→ **EXERCISE REQUIREMENTS**: Return each line below that contains the string "building", matching case exactly.

→ **PROVIDED DATA**:
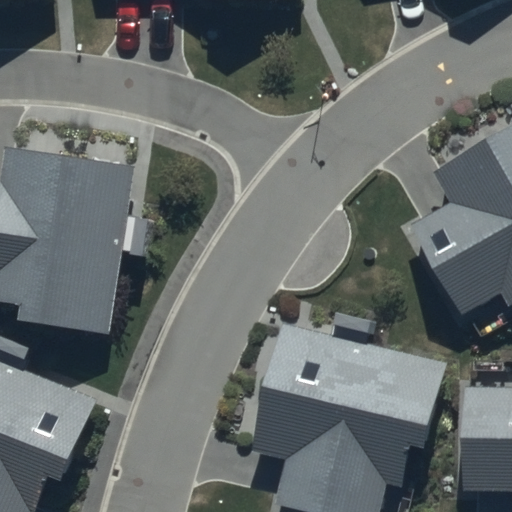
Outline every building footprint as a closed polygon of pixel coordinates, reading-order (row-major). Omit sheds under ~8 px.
[(511,144),(445,184),(462,213),(423,235),(471,317),(506,296),(511,306),(511,144)] [(165,231),(140,227),(148,180),(26,159),(20,193),(0,190),(0,287),(11,289),(5,322),(89,336),(91,325),(128,331),(140,258),(160,262),(165,231)] [(459,368),(288,330),(259,459),(297,467),(286,511),(389,511),(394,492),(411,495),(420,457),(438,461),(459,368)] [(107,406),(32,377),(39,358),(1,343),(0,345),(0,511),(42,511),(54,483),(75,491),(107,406)] [(511,398),(477,397),(474,493),(511,494),(511,398)]
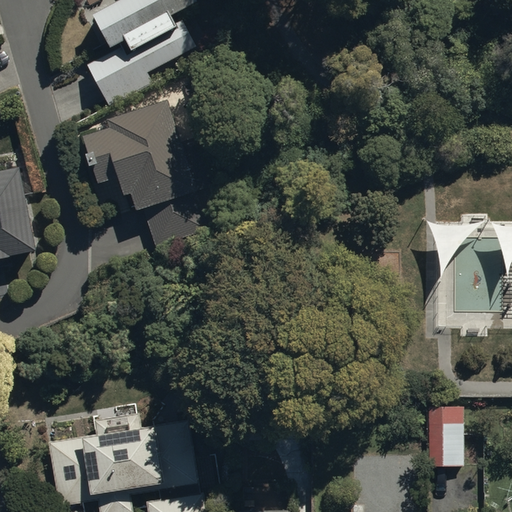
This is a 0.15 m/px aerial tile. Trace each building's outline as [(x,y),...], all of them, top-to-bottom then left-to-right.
[(87,59),(110,102),(154,79),(149,68),(196,43),(182,16),(177,19),(171,8),(185,0),(101,0),(94,4),(112,39),(128,31),(131,36),(87,59)] [(198,181),(167,91),(109,111),(111,116),(84,125),(89,141),(85,142),(89,154),(92,153),(99,172),(120,165),(126,186),(131,184),(137,201),(144,199),(158,241),(207,224),(193,183),(198,181)] [(0,249),(38,241),(20,158),(0,162),(0,249)] [(428,402),(427,461),(462,461),(462,402),(428,402)] [(200,488),(188,418),(157,423),(156,417),(143,420),(142,408),(94,416),(96,427),(82,429),(83,434),(48,439),(59,502),(98,496),(101,511),(135,506),(132,490),(159,486),(161,494),(146,496),(148,511),(208,511),(204,487),(200,488)]
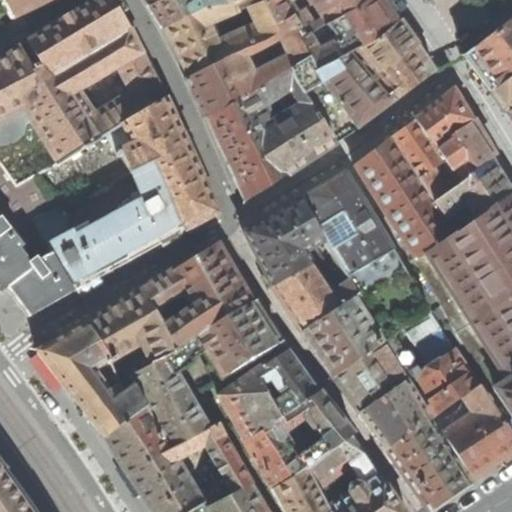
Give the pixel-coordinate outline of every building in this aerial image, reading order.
[(0,0),(0,1),(10,20),(49,0),(0,0)] [(46,74),(35,80),(18,46),(0,59),(0,164),(15,185),(35,173),(35,175),(56,165),(121,125),(164,98),(147,64),(128,26),(117,9),(111,0),(94,0),(65,18),(27,40),(37,60),(46,74)] [(157,15),(163,27),(200,6),(217,0),(199,0),(198,1),(196,0),(155,0),(150,3),(157,15)] [(217,0),(200,6),(163,27),(177,55),(187,77),(231,54),(250,47),(276,33),(275,30),(262,3),(261,0),(217,0)] [(268,0),(262,3),(275,30),(283,22),(290,17),(295,15),(287,2),(289,0),(305,0),(308,4),(310,3),(314,0),(268,0)] [(314,0),(310,3),(320,19),(311,22),(303,10),(295,15),(290,17),(300,30),(296,33),(298,36),(303,33),(305,36),(323,25),(362,0),(314,0)] [(388,4),(385,0),(362,0),(323,25),(305,36),(300,39),(296,41),(307,59),(315,70),(335,60),(352,49),(396,18),(388,4)] [(276,33),(250,47),(231,54),(187,77),(198,98),(206,117),(248,91),(249,93),(287,71),(307,59),(296,41),(300,39),(298,36),(296,33),(300,30),(290,17),(283,22),(275,30),(276,33)] [(405,30),(396,18),(352,49),(373,73),(377,70),(415,44),(405,30)] [(481,79),(492,93),(511,77),(511,20),(507,24),(464,56),(481,79)] [(424,57),(415,44),(377,70),(373,73),(394,99),(433,70),(424,57)] [(372,116),(394,99),(373,73),(352,49),(335,60),(315,70),(307,59),(287,71),(304,99),(332,144),(344,136),(324,104),(333,97),(356,128),(372,116)] [(224,161),(242,201),(289,172),(332,144),(304,99),(287,71),(249,93),(248,91),(206,117),(224,161)] [(499,104),(505,113),(511,108),(511,77),(492,93),(499,104)] [(433,107),(414,122),(432,150),(469,125),(467,122),(459,108),(450,94),(433,107)] [(344,136),(356,128),(333,97),(324,104),(344,136)] [(181,136),(164,98),(121,125),(130,144),(118,151),(130,174),(131,174),(153,163),(182,232),(216,214),(199,177),(200,175),(190,153),(182,136),(181,136)] [(480,144),(469,125),(432,150),(414,122),(402,130),(390,138),(421,184),(419,185),(433,204),(455,189),(472,175),(491,162),(480,144)] [(354,167),(416,260),(445,240),(453,235),(433,206),(433,204),(419,185),(421,184),(390,138),(381,146),(354,167)] [(501,178),(491,162),(472,175),(455,189),(433,204),(433,206),(453,235),(454,235),(461,231),(458,226),(461,224),(454,212),(461,208),(472,224),(511,196),(501,178)] [(114,269),(182,232),(153,163),(131,174),(142,200),(75,236),(74,234),(71,236),(57,209),(54,210),(31,220),(39,233),(51,254),(72,292),(114,269)] [(18,301),(28,317),(54,302),(72,292),(51,254),(38,262),(35,259),(32,261),(19,245),(39,233),(31,220),(54,210),(35,175),(35,173),(15,185),(0,164),(0,291),(7,287),(18,301)] [(347,282),(393,254),(344,174),(322,187),(297,202),(322,244),(323,243),(347,282)] [(511,196),(472,224),(461,231),(454,235),(453,235),(445,240),(468,274),(481,265),(489,259),(493,263),(511,250),(511,196)] [(286,311),(300,333),(354,299),(356,297),(347,282),(333,292),(327,290),(317,275),(326,270),(319,259),(321,258),(315,249),(322,244),(297,202),(270,218),(243,234),(257,261),(270,288),(286,311)] [(511,274),(495,286),(481,265),(468,274),(445,240),(416,260),(450,322),(489,383),(511,417),(511,274)] [(201,335),(252,304),(251,303),(217,246),(182,266),(141,291),(176,352),(201,335)] [(511,250),(493,263),(489,259),(481,265),(495,286),(511,274),(511,250)] [(393,254),(347,282),(356,297),(354,299),(382,343),(392,337),(430,314),(393,254)] [(111,361),(145,342),(156,364),(176,352),(141,291),(116,306),(86,323),(111,361)] [(315,355),(332,380),(382,343),(354,299),(300,333),(315,355)] [(256,305),(252,304),(201,335),(176,352),(156,364),(130,377),(136,388),(147,408),(170,451),(218,424),(204,392),(203,390),(189,398),(176,375),(186,369),(190,362),(199,356),(202,351),(211,365),(207,368),(217,384),(280,344),(268,324),(256,305)] [(453,350),(432,318),(407,334),(414,346),(415,346),(420,354),(418,355),(422,360),(424,359),(428,366),(453,350)] [(67,391),(104,439),(147,408),(136,388),(126,394),(111,363),(111,361),(86,323),(75,329),(36,351),(67,391)] [(382,343),(406,380),(421,371),(414,360),(408,364),(392,337),(382,343)] [(343,395),(357,414),(406,380),(382,343),(332,380),(343,395)] [(421,371),(406,380),(430,420),(467,478),(471,480),(495,464),(511,452),(511,439),(453,350),(428,366),(421,371)] [(316,395),(301,374),(286,353),(255,372),(218,397),(236,430),(232,433),(237,443),(243,440),(244,441),(316,395)] [(372,434),(385,451),(430,420),(406,380),(357,414),(372,434)] [(243,440),(237,443),(241,451),(247,448),(272,493),(306,472),(315,466),(315,465),(350,437),(333,414),(319,395),(316,395),(244,441),(243,440)] [(178,461),(170,451),(147,408),(104,439),(135,486),(152,511),(191,511),(201,507),(203,503),(178,461)] [(405,481),(424,507),(446,492),(467,478),(430,420),(385,451),(405,481)] [(232,495),(252,486),(226,440),(218,424),(170,451),(178,461),(205,447),(232,495)] [(326,508),(327,511),(403,511),(350,437),(315,465),(315,466),(306,472),(326,508)] [(282,511),(327,511),(326,508),(306,472),(272,493),(282,511)] [(267,511),(252,486),(232,495),(207,507),(204,511),(267,511)] [(0,511),(10,511),(0,498),(0,511)]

→ **COMPLETED TASK**:
Outline every building footprint as a closed polygon of pixel coordinates, reading-order (row-major). Omit sheds under ~8 px.
This is a 0.15 m/px aerial tile. Trace each building's outline as [(x,y),...], all of them, top-to-bottom then left-to-right.
Give the pixel-coordinate outline of every building in this aerial image, reading order.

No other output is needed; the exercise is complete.